[Opening Material for this exercise section]

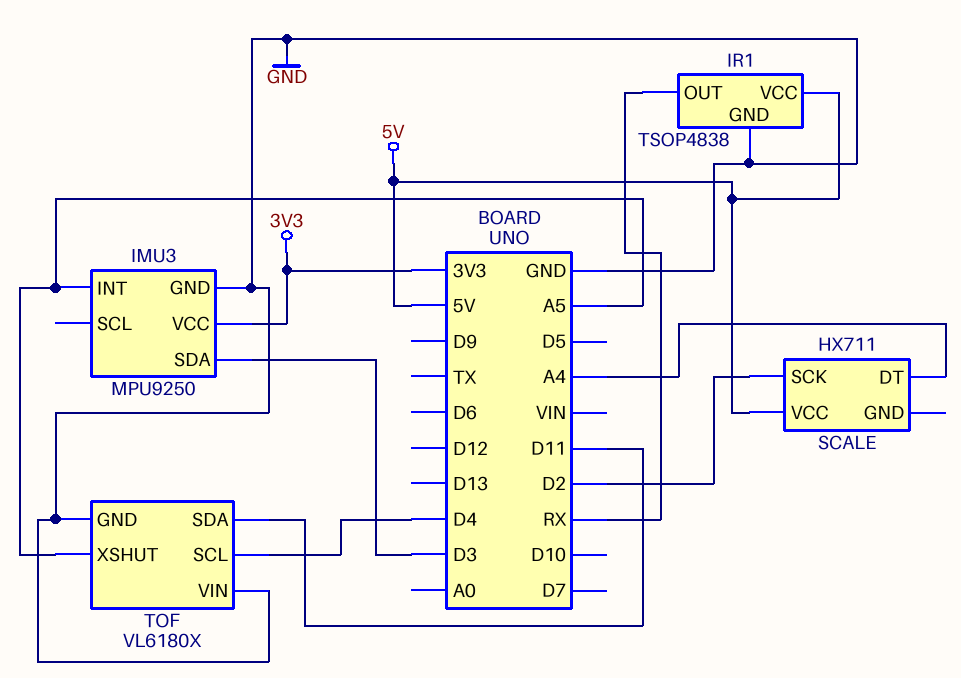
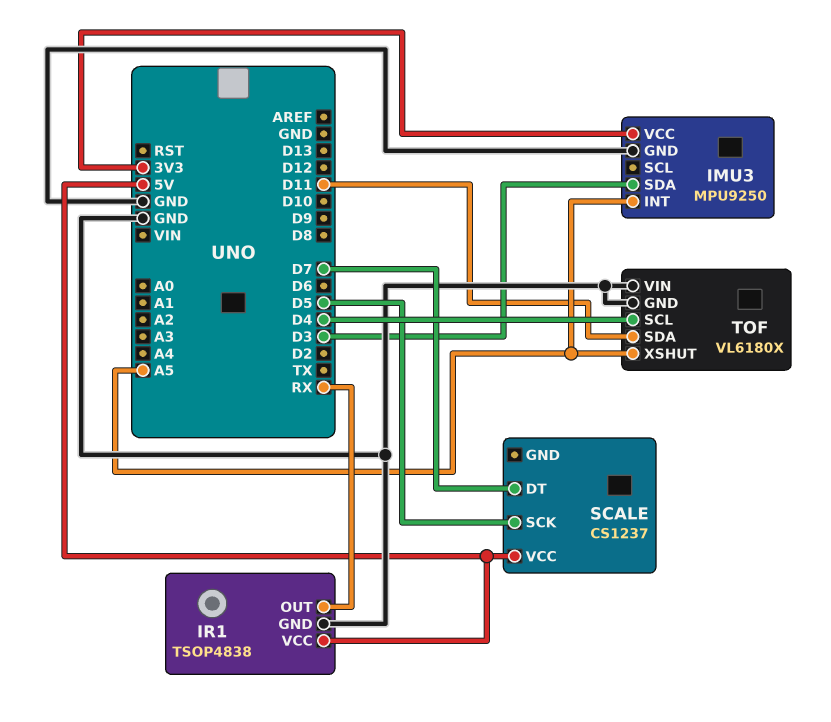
SCALE: HX711 -> CS1237
SCALE pin DT: A4 -> D7
SCALE pin SCK: D2 -> D5

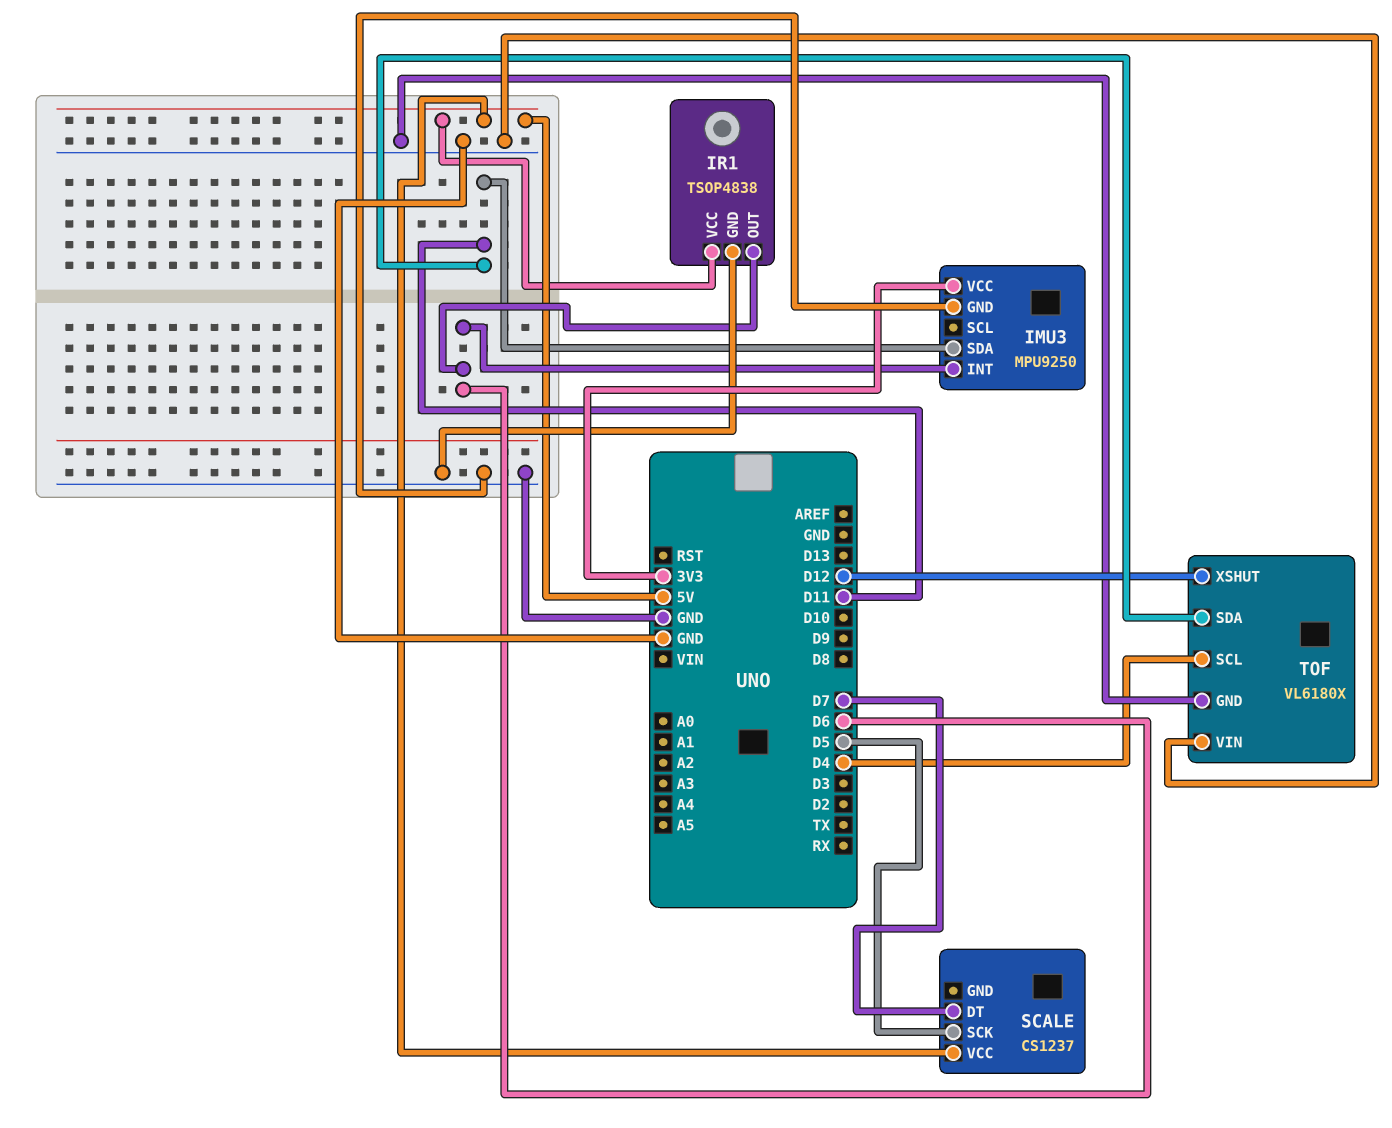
IMU3 pin INT: A5 -> D6
IMU3 pin SDA: D3 -> D11
IR1 pin OUT: RX -> D6
TOF pin XSHUT: A5 -> D12

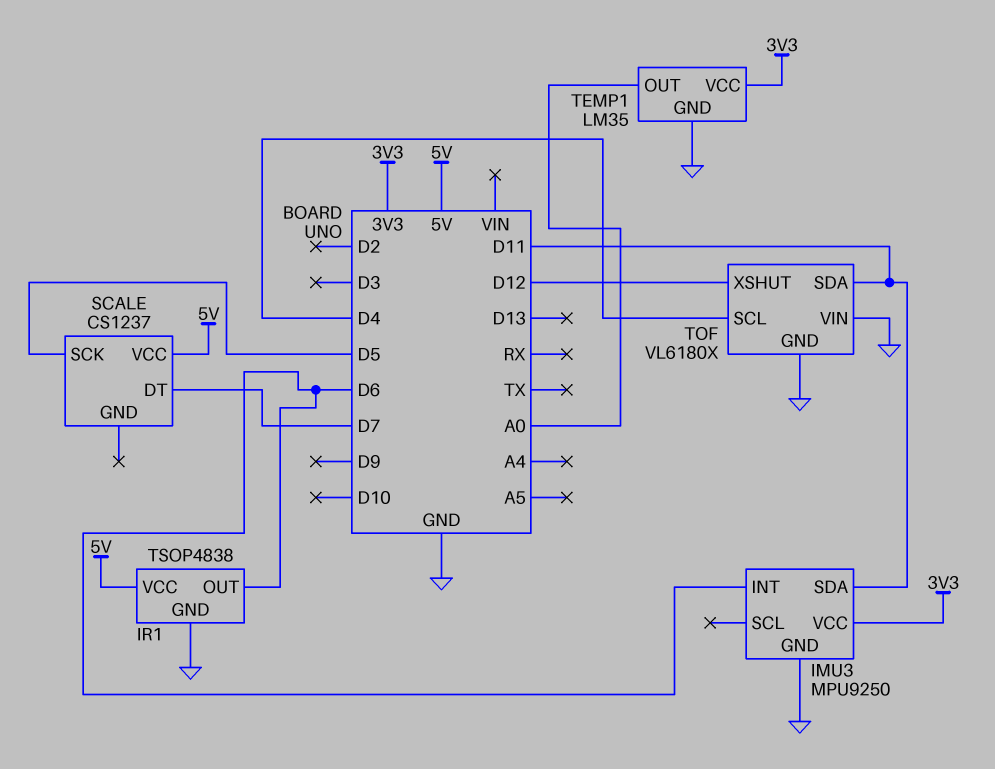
TEMP1: none -> LM35
TEMP1 pin GND: none -> GND
TEMP1 pin OUT: none -> A0
TEMP1 pin VCC: none -> 3V3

[Closing Material for this exercise section]

**Problem to solve:**
Set down nothing but the lines from the one containing "IR1 pin OUT: RX -> D6" to the final line above, both included, with every picture left out.

**The completed task:**
IR1 pin OUT: RX -> D6
TOF pin XSHUT: A5 -> D12

TEMP1: none -> LM35
TEMP1 pin GND: none -> GND
TEMP1 pin OUT: none -> A0
TEMP1 pin VCC: none -> 3V3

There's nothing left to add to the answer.